'''

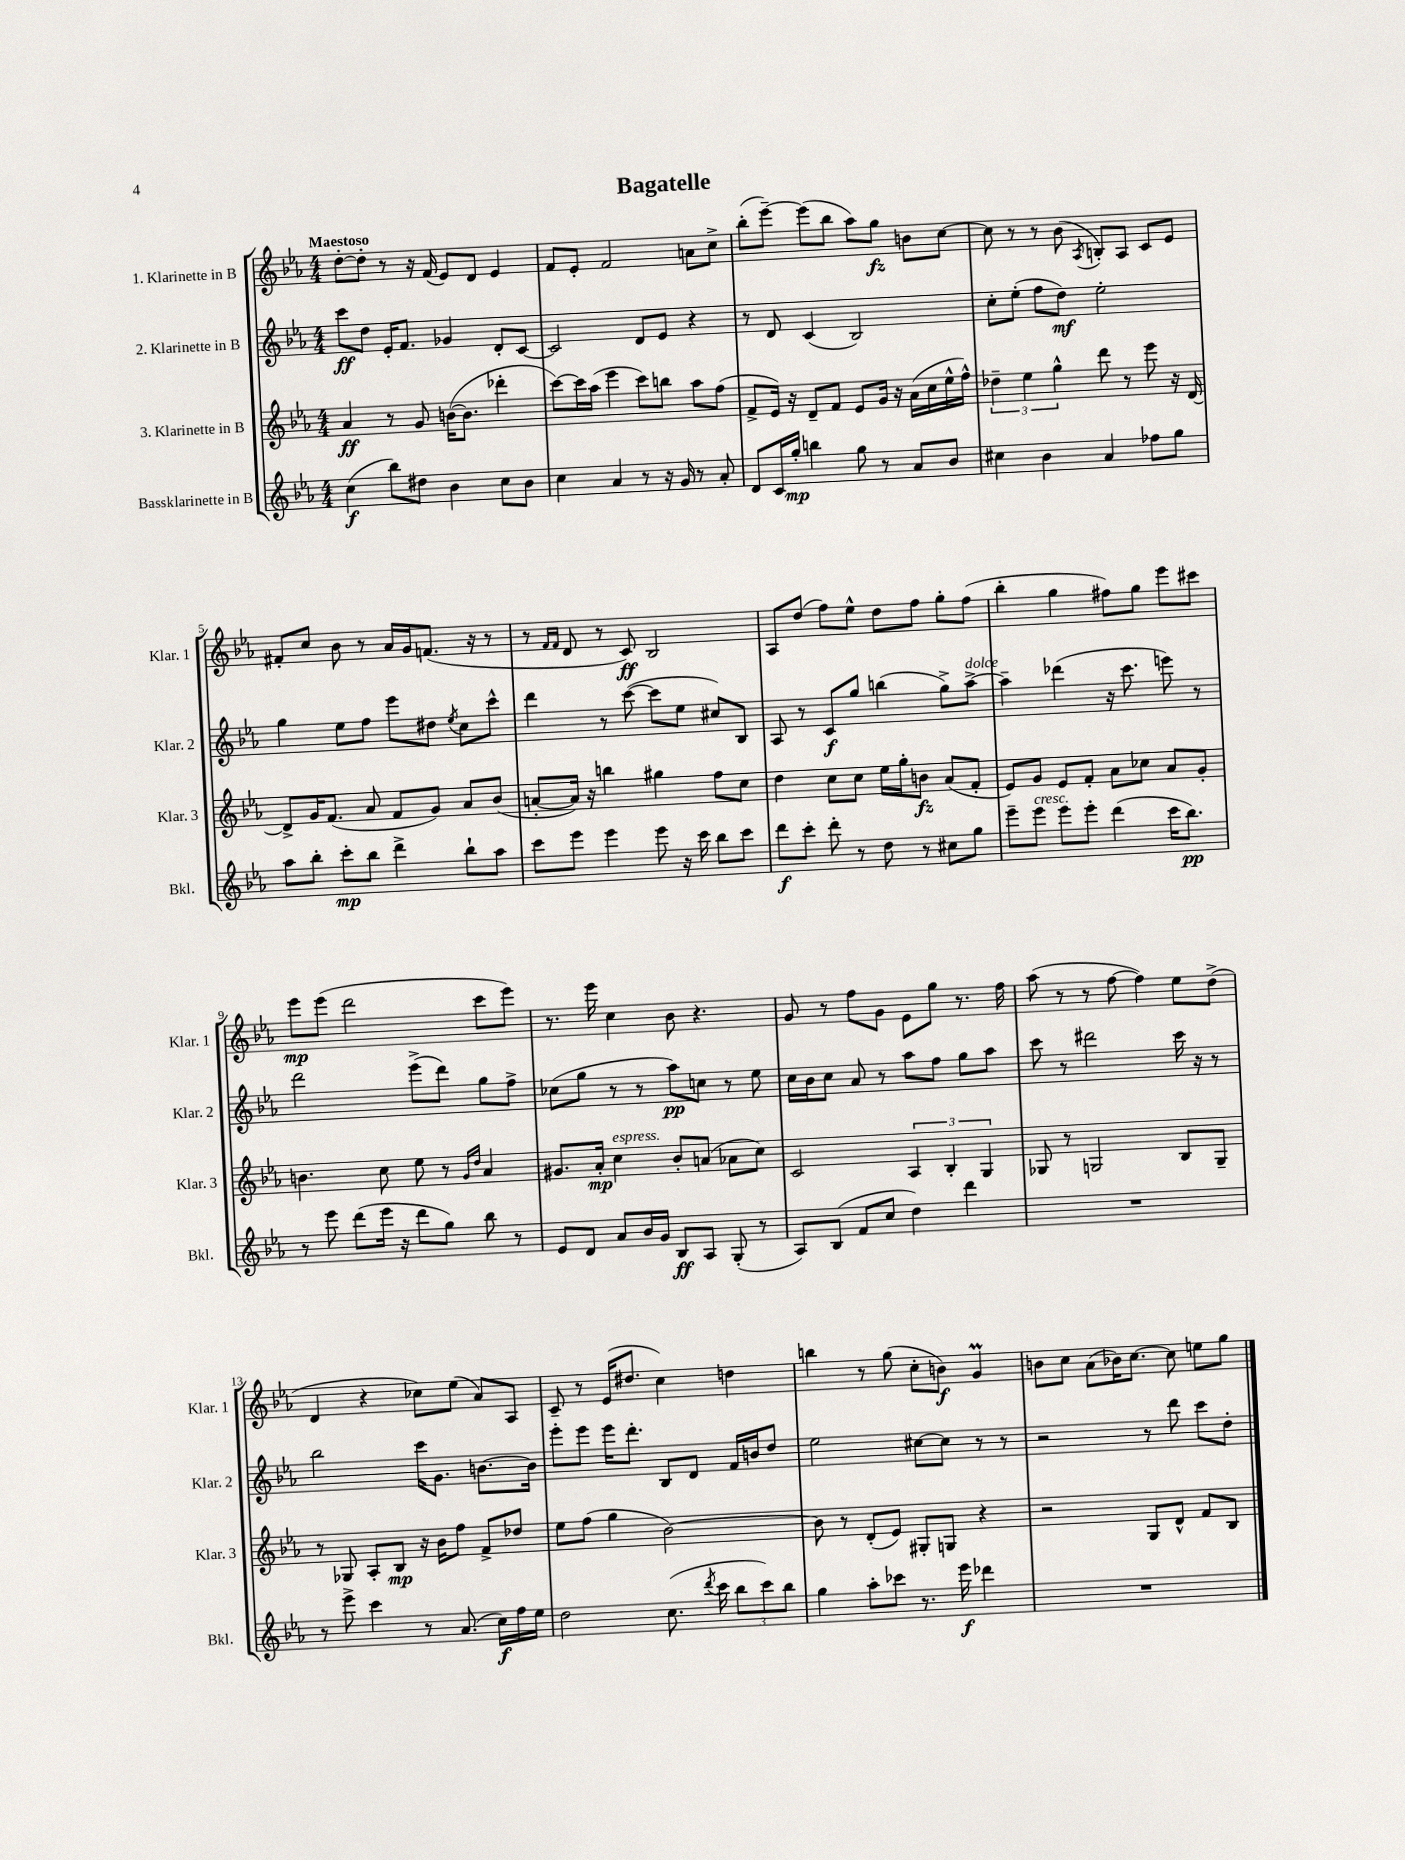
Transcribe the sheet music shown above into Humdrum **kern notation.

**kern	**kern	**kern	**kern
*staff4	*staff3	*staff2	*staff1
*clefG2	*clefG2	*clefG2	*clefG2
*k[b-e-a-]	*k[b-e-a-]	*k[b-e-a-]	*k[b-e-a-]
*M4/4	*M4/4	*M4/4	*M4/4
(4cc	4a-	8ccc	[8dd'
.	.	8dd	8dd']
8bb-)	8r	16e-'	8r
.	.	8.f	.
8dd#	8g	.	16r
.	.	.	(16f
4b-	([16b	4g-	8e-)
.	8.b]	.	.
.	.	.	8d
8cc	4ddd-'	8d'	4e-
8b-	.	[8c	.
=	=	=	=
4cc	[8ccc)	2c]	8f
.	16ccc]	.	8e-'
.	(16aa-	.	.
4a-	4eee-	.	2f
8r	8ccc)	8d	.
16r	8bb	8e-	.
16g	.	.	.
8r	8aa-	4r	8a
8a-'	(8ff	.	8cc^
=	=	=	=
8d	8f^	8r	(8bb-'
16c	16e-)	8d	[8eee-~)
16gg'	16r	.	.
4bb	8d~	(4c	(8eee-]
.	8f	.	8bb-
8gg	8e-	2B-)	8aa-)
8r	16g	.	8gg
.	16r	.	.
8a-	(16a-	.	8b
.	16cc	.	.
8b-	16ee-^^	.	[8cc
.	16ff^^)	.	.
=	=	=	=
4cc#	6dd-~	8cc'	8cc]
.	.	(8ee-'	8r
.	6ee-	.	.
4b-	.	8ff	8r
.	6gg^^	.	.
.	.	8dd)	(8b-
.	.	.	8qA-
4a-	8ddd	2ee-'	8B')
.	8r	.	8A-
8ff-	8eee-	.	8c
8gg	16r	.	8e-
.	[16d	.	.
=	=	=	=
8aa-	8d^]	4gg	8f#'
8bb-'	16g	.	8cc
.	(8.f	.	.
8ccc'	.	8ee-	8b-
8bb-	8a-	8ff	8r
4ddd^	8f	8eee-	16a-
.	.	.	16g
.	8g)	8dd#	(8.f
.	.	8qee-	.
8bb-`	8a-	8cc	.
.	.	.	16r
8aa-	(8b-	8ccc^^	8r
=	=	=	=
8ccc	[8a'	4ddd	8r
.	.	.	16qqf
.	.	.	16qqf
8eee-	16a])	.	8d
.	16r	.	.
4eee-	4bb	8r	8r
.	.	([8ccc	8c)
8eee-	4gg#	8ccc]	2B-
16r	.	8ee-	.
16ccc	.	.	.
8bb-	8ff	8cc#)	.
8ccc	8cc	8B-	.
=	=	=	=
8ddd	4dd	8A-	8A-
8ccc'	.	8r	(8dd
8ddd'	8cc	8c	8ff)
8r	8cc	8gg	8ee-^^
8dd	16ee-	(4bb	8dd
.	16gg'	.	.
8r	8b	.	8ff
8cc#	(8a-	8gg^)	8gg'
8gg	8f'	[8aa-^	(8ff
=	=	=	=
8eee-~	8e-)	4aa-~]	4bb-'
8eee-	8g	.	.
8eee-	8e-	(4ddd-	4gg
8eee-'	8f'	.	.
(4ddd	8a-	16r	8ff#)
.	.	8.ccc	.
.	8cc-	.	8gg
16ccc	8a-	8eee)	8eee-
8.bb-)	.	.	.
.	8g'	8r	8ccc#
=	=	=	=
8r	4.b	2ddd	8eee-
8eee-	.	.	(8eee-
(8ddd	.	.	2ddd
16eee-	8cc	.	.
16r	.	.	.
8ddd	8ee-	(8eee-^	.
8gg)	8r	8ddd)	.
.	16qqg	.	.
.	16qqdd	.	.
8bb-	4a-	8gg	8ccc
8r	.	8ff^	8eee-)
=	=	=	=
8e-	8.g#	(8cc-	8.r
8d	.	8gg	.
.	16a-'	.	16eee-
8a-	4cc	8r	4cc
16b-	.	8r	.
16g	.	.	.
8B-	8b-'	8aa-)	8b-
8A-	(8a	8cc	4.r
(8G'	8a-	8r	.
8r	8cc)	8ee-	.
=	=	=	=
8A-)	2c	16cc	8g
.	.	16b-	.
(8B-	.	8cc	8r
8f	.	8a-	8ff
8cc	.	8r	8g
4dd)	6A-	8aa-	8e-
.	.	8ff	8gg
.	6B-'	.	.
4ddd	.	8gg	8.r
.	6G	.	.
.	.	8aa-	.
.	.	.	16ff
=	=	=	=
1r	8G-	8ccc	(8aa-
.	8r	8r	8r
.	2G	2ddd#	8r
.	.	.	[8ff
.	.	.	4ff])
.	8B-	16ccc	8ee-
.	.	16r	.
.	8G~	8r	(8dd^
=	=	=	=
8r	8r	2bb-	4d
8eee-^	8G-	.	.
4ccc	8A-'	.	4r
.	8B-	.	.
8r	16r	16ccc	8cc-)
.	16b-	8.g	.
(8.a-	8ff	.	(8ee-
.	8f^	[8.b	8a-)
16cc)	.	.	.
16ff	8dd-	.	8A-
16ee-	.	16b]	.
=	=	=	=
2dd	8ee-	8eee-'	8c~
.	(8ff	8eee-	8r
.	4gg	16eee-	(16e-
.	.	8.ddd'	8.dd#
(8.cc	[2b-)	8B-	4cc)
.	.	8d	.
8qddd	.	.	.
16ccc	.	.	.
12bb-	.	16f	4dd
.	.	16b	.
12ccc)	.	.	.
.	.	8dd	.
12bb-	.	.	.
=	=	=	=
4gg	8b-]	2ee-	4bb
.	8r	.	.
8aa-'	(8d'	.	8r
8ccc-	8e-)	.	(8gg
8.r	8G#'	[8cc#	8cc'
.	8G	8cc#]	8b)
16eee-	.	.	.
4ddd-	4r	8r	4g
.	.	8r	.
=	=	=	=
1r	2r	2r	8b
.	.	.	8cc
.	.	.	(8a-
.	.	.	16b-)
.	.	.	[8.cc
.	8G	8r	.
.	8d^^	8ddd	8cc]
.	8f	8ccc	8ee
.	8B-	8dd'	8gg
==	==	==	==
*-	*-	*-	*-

'''

■ **PROBLEM DETAILS**
Report each line in the entries above that contains the string "kern". Case counts.

■ **EXERCISE RESPONSE**
Transcribe the sheet music shown above into Humdrum **kern notation.
**kern	**kern	**kern	**kern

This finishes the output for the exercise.